(Beginning of Recorded data)

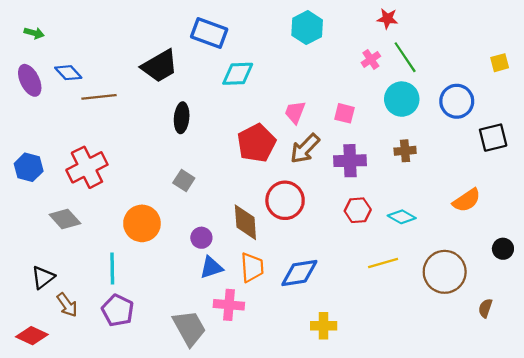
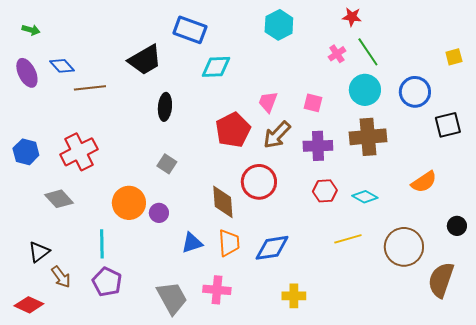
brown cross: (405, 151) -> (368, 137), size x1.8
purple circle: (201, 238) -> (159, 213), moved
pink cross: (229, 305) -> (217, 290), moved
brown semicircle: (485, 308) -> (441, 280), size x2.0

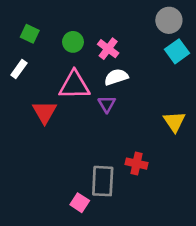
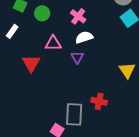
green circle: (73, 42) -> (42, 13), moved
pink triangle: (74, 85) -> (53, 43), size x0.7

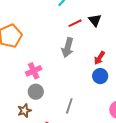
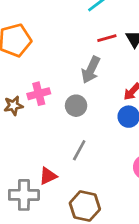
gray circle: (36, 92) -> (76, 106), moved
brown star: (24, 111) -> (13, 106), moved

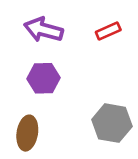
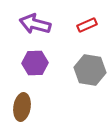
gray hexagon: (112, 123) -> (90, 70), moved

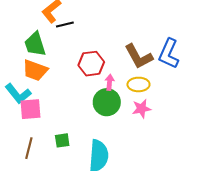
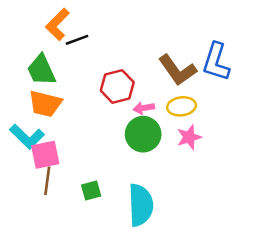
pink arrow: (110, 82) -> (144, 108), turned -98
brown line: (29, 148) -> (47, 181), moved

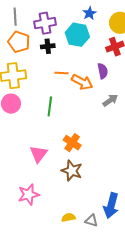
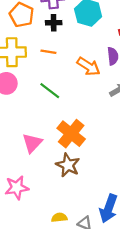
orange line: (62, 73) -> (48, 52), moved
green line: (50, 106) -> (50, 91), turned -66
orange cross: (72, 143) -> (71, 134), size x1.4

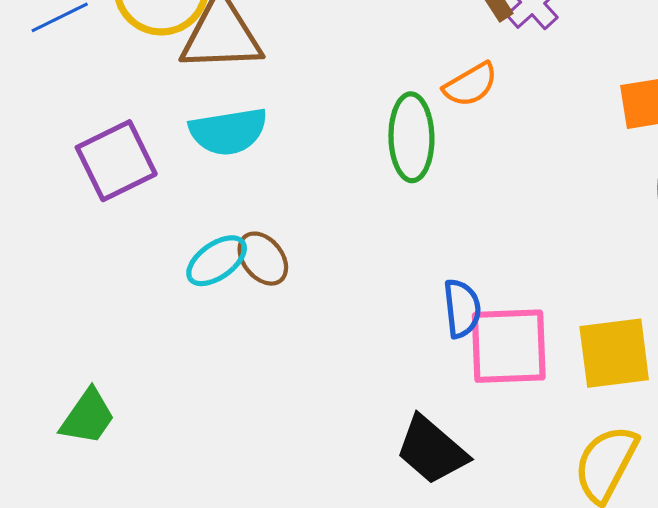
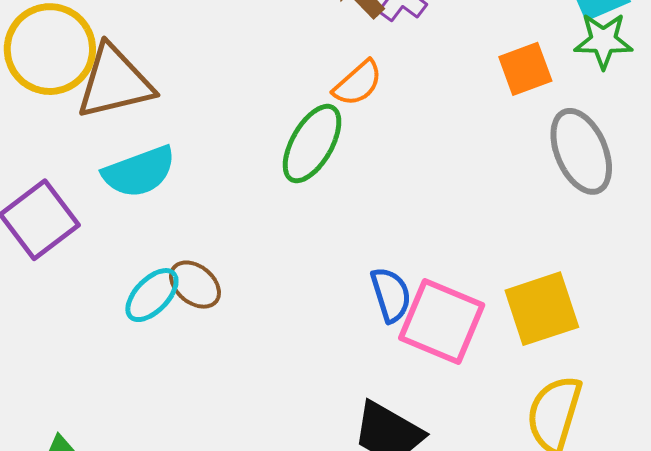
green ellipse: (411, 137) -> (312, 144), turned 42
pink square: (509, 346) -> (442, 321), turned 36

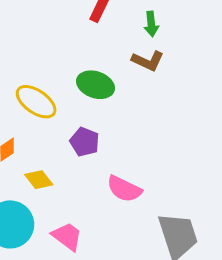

(End of Recorded data)
(Beginning of Recorded data)

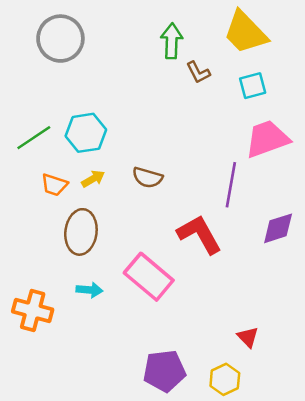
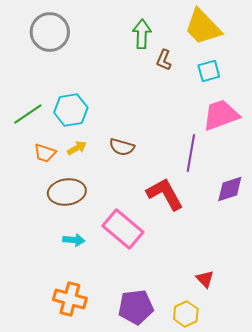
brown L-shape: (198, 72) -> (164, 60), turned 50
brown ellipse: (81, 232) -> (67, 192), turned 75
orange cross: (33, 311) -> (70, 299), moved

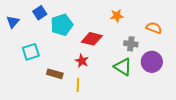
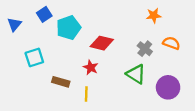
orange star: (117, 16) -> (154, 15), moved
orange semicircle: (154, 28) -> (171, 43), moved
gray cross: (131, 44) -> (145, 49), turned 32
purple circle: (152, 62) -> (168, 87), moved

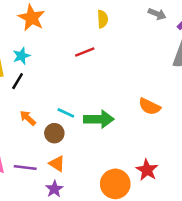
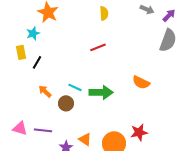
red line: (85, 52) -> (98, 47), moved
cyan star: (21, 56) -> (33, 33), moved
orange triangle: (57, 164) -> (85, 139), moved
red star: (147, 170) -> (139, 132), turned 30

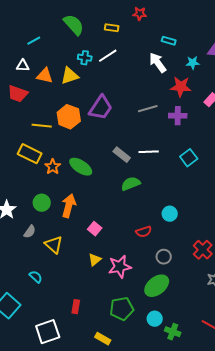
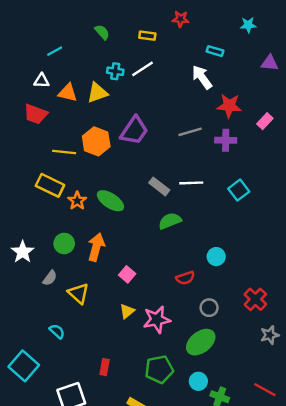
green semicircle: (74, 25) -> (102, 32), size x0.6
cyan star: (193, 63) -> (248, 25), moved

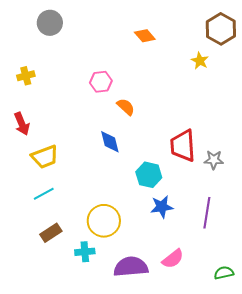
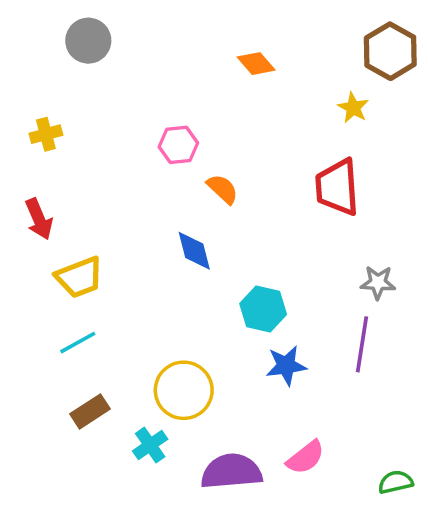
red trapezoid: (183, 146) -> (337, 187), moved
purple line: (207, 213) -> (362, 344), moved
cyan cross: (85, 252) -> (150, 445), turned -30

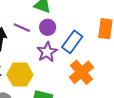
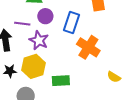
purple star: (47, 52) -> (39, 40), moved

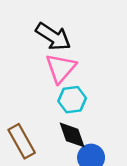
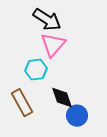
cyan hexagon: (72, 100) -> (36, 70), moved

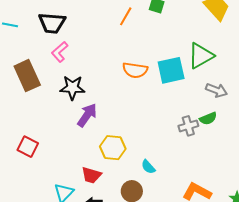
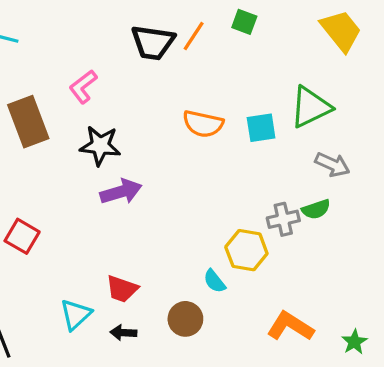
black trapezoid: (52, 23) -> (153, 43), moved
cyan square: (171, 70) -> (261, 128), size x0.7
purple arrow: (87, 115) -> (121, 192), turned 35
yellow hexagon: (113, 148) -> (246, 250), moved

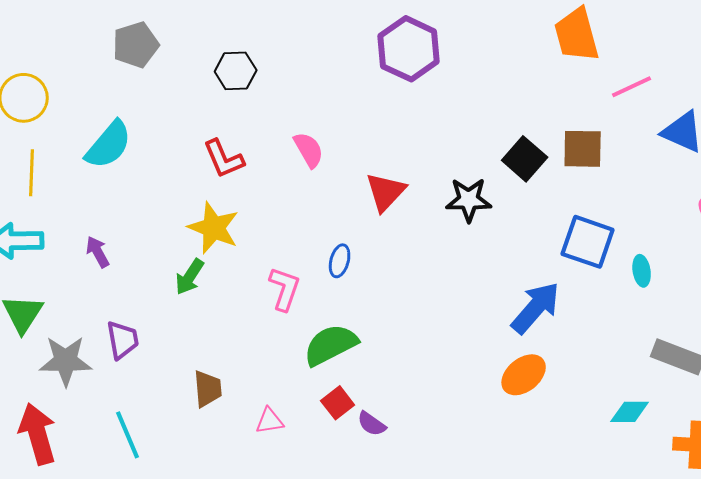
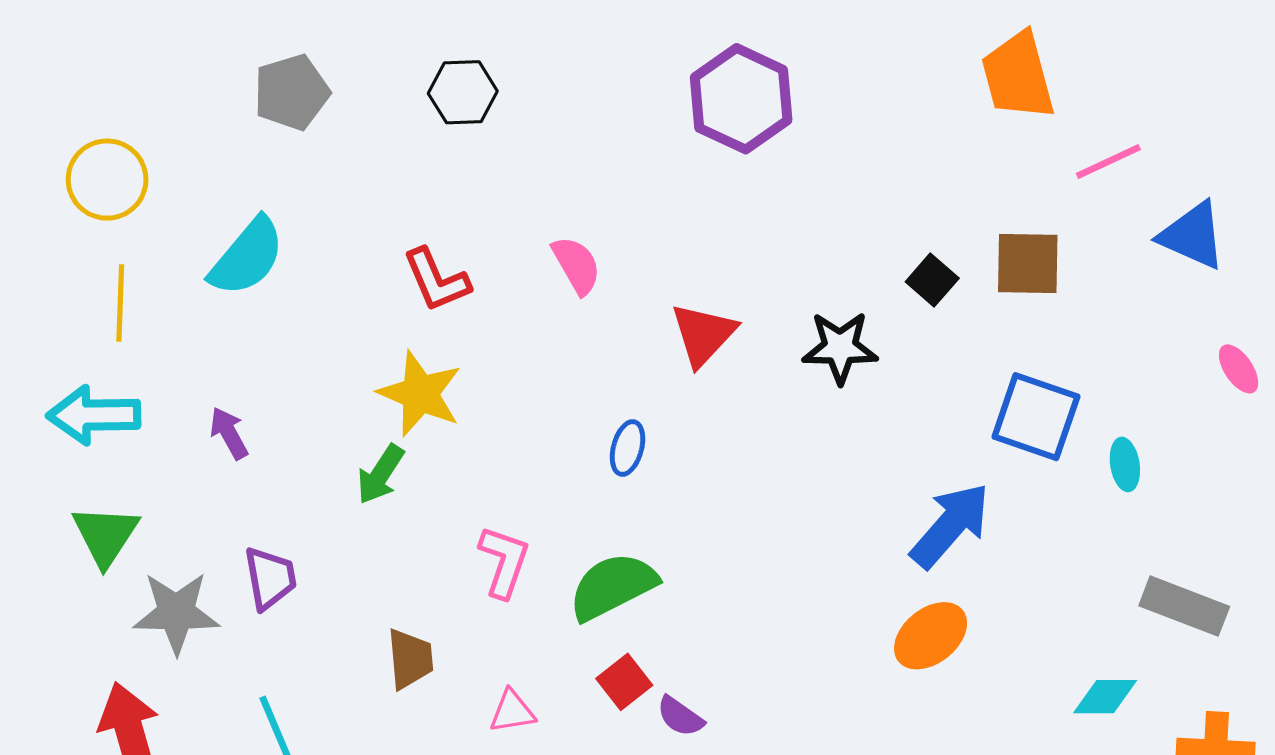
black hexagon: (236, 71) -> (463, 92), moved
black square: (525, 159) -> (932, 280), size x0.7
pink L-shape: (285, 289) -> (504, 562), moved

(End of Recorded data)

Look above for the line with "brown star: (24, 111) -> (13, 106), moved" and the line with "pink square: (509, 346)". Give again exactly those two lines and all lines between them, pictures excluded.

**Your response:**
brown star: (24, 111) -> (13, 106), moved

gray hexagon: (112, 123) -> (90, 70), moved

pink arrow: (110, 82) -> (144, 108), turned -98
brown line: (29, 148) -> (47, 181), moved

orange line: (62, 73) -> (48, 52), moved
green line: (50, 106) -> (50, 91), turned -66
orange cross: (72, 143) -> (71, 134), size x1.4

green ellipse: (411, 137) -> (312, 144), turned 42
pink square: (509, 346) -> (442, 321), turned 36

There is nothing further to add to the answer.